** Opening Collected data block **

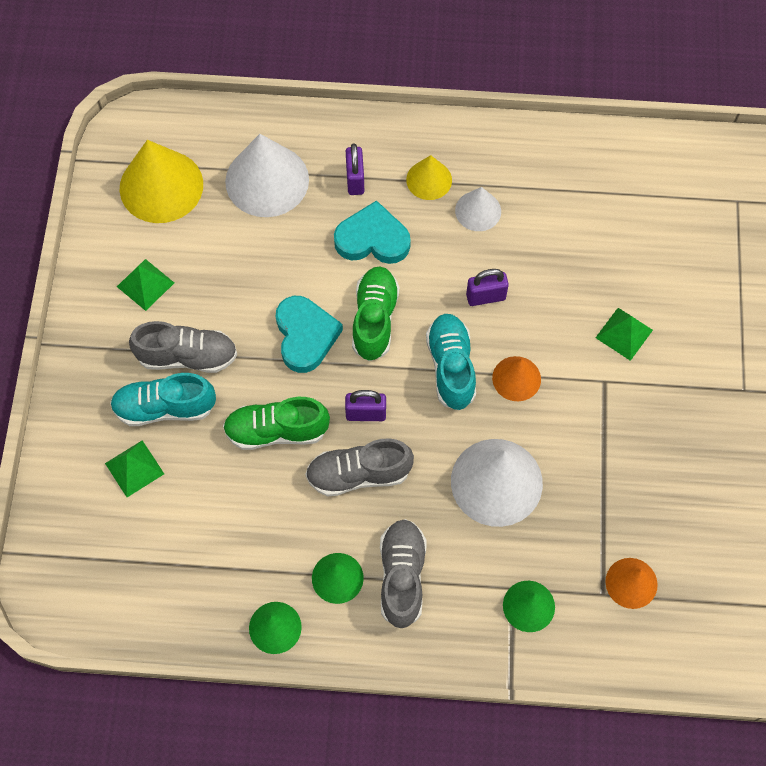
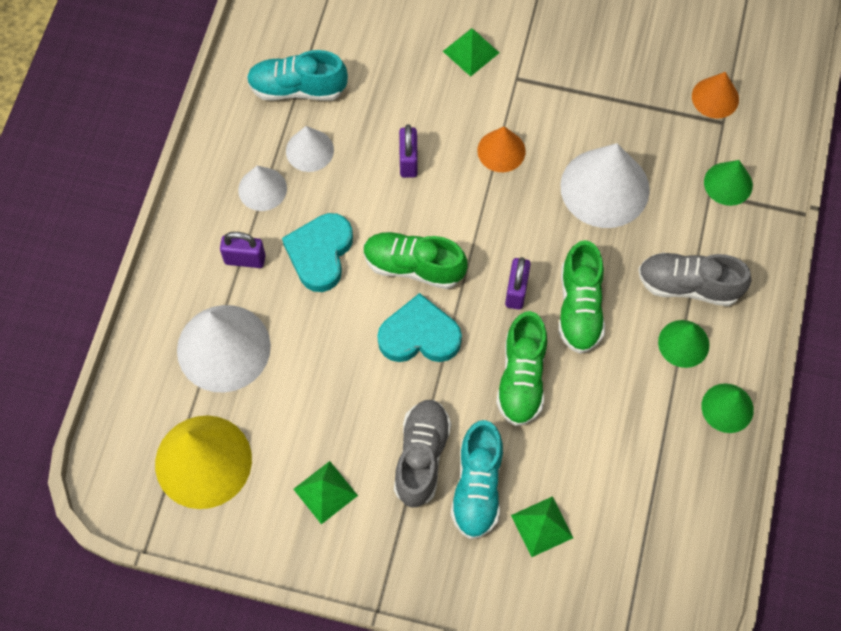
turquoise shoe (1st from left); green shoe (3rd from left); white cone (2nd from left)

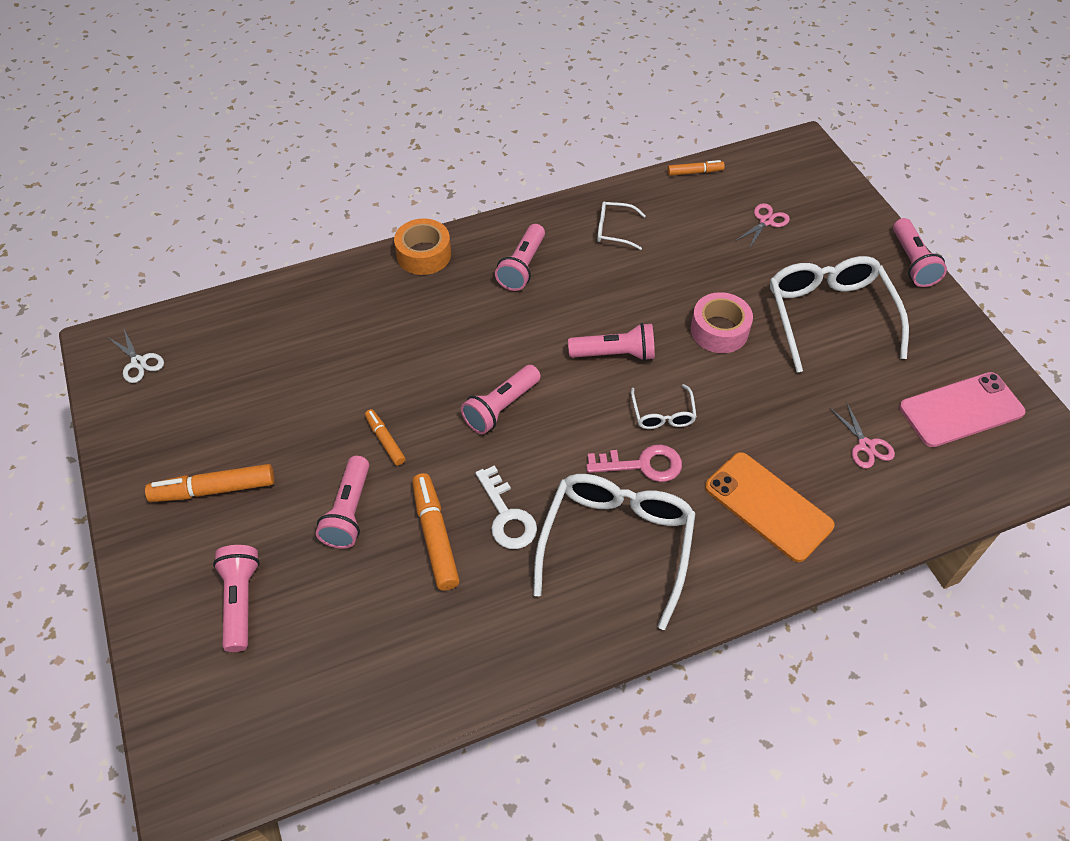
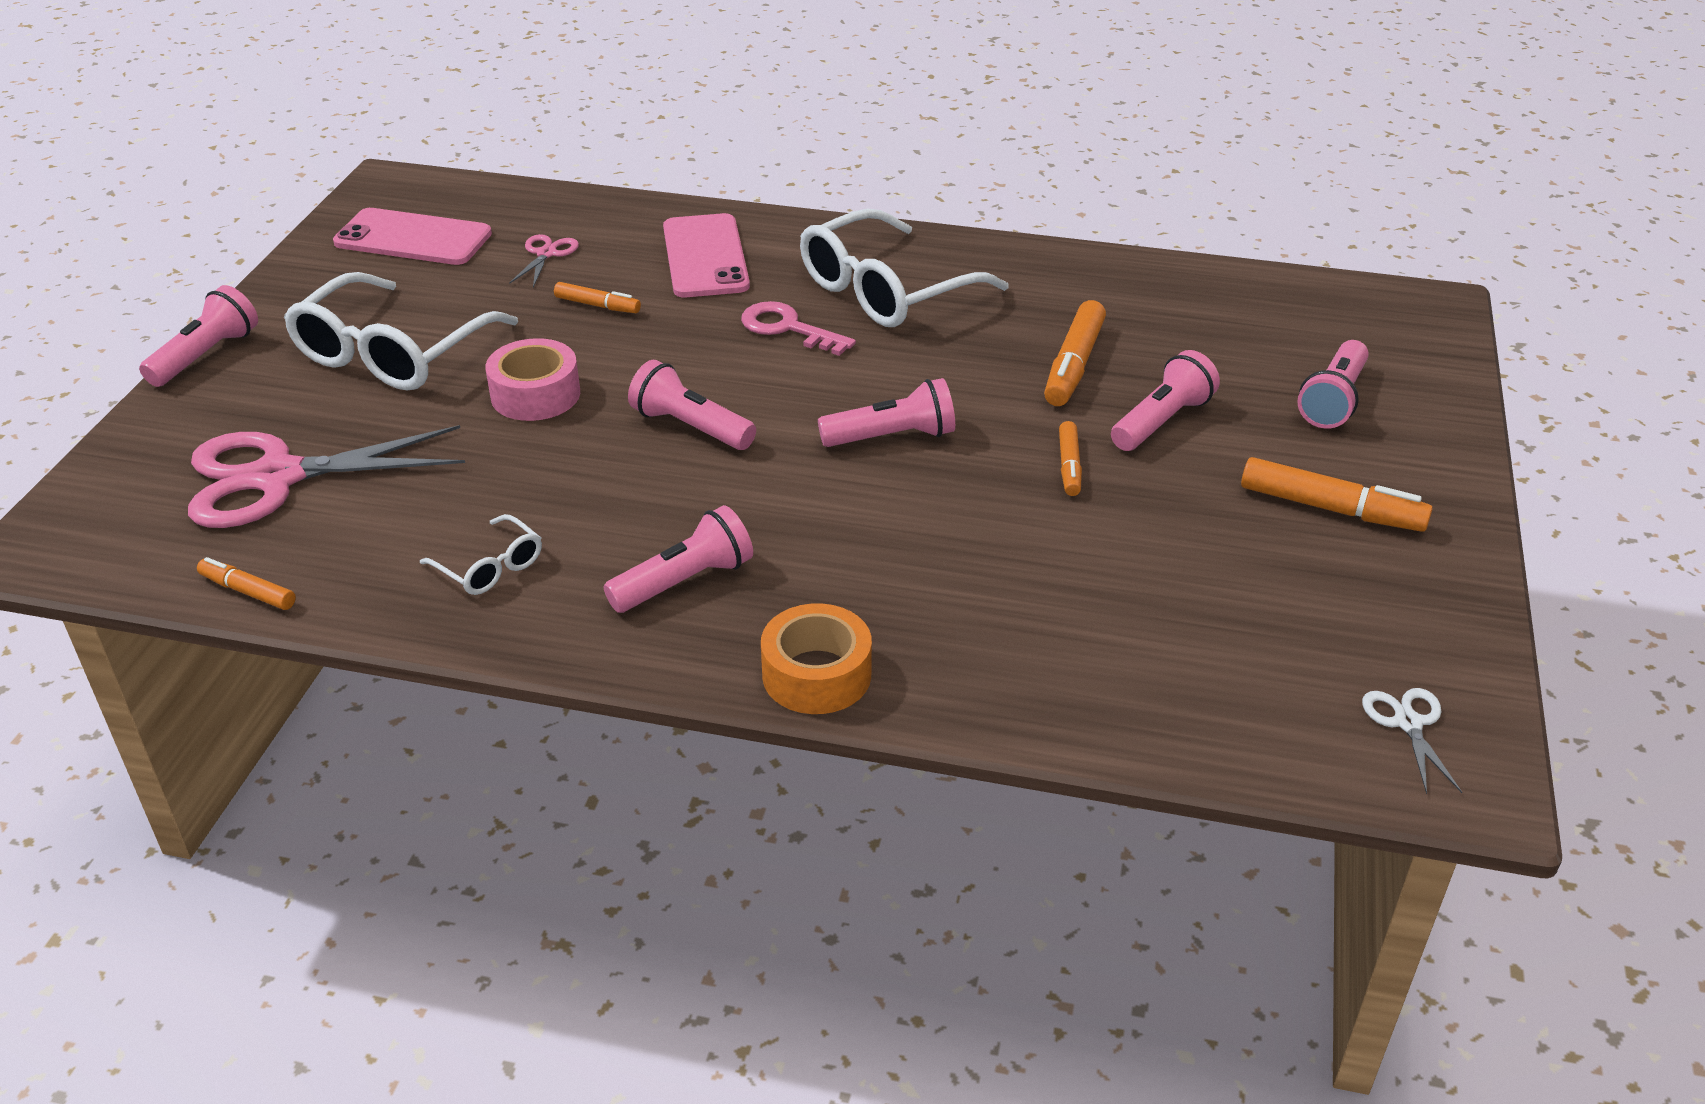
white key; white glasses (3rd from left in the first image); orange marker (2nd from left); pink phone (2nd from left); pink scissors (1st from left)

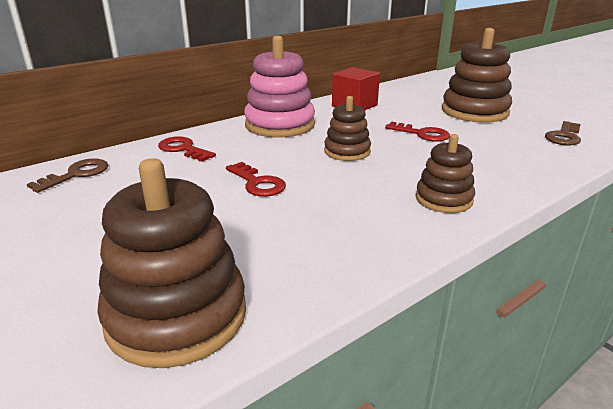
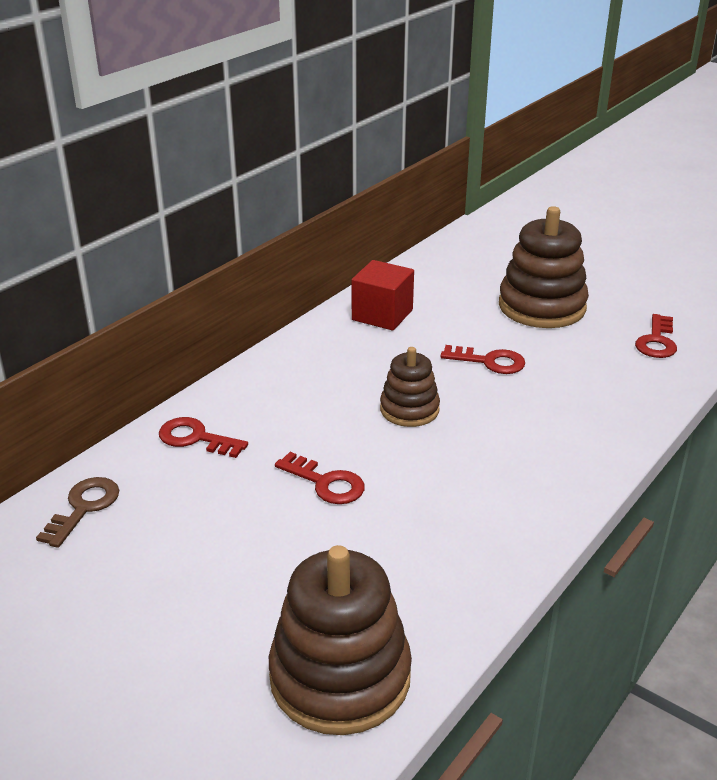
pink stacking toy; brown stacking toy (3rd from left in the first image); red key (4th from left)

** Closing Collected data block **

- **Problem details**: Repeat the listing above verbatim, but exclude the pictures it contains.

- **Completed exercise**:
turquoise shoe (1st from left); green shoe (3rd from left); white cone (2nd from left)

white key; white glasses (3rd from left in the first image); orange marker (2nd from left); pink phone (2nd from left); pink scissors (1st from left)

pink stacking toy; brown stacking toy (3rd from left in the first image); red key (4th from left)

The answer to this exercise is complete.